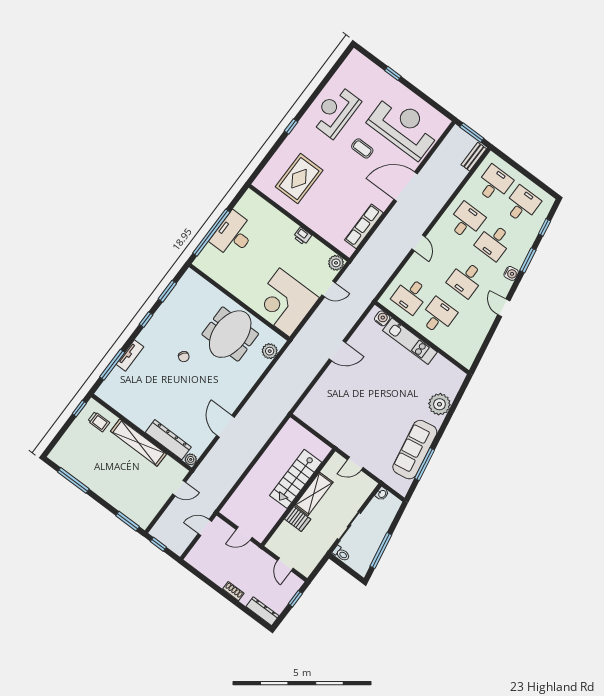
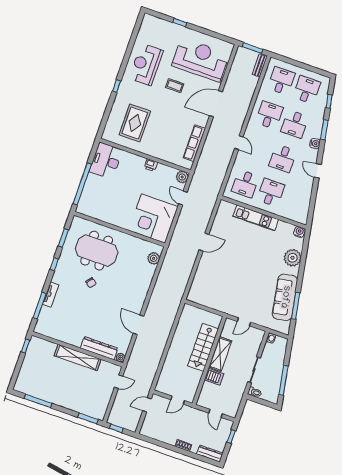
desk: (233, 235) -> (106, 161), moved
door: (329, 289) -> (183, 198), swing flipped
water cooler: (382, 318) -> (299, 232), moved
meeting table: (230, 334) -> (97, 251), moved, turned 90
trolley: (99, 422) -> (43, 351), removed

━━━━━━

INSTRUCTIONS FOR THE TASK:
Restate the preceding entries in full, word for word, with the pictures removed.

RESULT OF THIS EXERCISE:
desk: (233, 235) -> (106, 161), moved
door: (329, 289) -> (183, 198), swing flipped
water cooler: (382, 318) -> (299, 232), moved
meeting table: (230, 334) -> (97, 251), moved, turned 90
trolley: (99, 422) -> (43, 351), removed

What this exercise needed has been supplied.